§ WHAT IS NEEDED
Your job is to write out each record precisely as it stands.

§ PROVIDED RECORDS

##########

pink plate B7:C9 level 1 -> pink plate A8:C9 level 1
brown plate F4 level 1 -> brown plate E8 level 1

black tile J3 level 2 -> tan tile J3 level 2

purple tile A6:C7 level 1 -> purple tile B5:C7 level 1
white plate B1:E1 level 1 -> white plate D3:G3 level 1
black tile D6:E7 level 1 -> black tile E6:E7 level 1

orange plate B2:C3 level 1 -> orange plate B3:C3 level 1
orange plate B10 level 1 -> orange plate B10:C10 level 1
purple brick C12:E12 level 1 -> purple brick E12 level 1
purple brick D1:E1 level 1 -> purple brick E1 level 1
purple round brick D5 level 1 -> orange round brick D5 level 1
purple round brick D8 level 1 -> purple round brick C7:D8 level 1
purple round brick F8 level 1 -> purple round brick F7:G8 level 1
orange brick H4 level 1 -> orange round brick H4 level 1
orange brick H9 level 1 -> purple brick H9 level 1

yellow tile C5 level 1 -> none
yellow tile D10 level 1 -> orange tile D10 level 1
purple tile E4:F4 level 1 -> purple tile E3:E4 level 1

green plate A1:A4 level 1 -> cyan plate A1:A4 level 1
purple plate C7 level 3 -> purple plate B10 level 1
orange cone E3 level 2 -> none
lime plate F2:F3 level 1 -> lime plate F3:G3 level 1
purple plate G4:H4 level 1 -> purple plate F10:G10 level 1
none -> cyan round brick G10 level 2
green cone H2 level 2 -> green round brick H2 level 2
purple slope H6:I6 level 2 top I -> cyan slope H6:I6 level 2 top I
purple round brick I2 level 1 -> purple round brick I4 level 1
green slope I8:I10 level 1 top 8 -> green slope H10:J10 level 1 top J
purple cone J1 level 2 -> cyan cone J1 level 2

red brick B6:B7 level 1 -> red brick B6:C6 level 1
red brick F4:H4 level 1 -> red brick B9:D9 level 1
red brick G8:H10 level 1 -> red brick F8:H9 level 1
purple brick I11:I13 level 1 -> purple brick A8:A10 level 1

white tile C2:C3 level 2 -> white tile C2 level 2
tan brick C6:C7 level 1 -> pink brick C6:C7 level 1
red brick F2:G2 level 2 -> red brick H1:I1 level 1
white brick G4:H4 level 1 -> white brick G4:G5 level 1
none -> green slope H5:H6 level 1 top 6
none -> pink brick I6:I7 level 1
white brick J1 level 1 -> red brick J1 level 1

##########

§ WRITTEN REPLY
pink plate B7:C9 level 1 -> pink plate A8:C9 level 1
brown plate F4 level 1 -> brown plate E8 level 1

black tile J3 level 2 -> tan tile J3 level 2

purple tile A6:C7 level 1 -> purple tile B5:C7 level 1
white plate B1:E1 level 1 -> white plate D3:G3 level 1
black tile D6:E7 level 1 -> black tile E6:E7 level 1

orange plate B2:C3 level 1 -> orange plate B3:C3 level 1
orange plate B10 level 1 -> orange plate B10:C10 level 1
purple brick C12:E12 level 1 -> purple brick E12 level 1
purple brick D1:E1 level 1 -> purple brick E1 level 1
purple round brick D5 level 1 -> orange round brick D5 level 1
purple round brick D8 level 1 -> purple round brick C7:D8 level 1
purple round brick F8 level 1 -> purple round brick F7:G8 level 1
orange brick H4 level 1 -> orange round brick H4 level 1
orange brick H9 level 1 -> purple brick H9 level 1

yellow tile C5 level 1 -> none
yellow tile D10 level 1 -> orange tile D10 level 1
purple tile E4:F4 level 1 -> purple tile E3:E4 level 1

green plate A1:A4 level 1 -> cyan plate A1:A4 level 1
purple plate C7 level 3 -> purple plate B10 level 1
orange cone E3 level 2 -> none
lime plate F2:F3 level 1 -> lime plate F3:G3 level 1
purple plate G4:H4 level 1 -> purple plate F10:G10 level 1
none -> cyan round brick G10 level 2
green cone H2 level 2 -> green round brick H2 level 2
purple slope H6:I6 level 2 top I -> cyan slope H6:I6 level 2 top I
purple round brick I2 level 1 -> purple round brick I4 level 1
green slope I8:I10 level 1 top 8 -> green slope H10:J10 level 1 top J
purple cone J1 level 2 -> cyan cone J1 level 2

red brick B6:B7 level 1 -> red brick B6:C6 level 1
red brick F4:H4 level 1 -> red brick B9:D9 level 1
red brick G8:H10 level 1 -> red brick F8:H9 level 1
purple brick I11:I13 level 1 -> purple brick A8:A10 level 1

white tile C2:C3 level 2 -> white tile C2 level 2
tan brick C6:C7 level 1 -> pink brick C6:C7 level 1
red brick F2:G2 level 2 -> red brick H1:I1 level 1
white brick G4:H4 level 1 -> white brick G4:G5 level 1
none -> green slope H5:H6 level 1 top 6
none -> pink brick I6:I7 level 1
white brick J1 level 1 -> red brick J1 level 1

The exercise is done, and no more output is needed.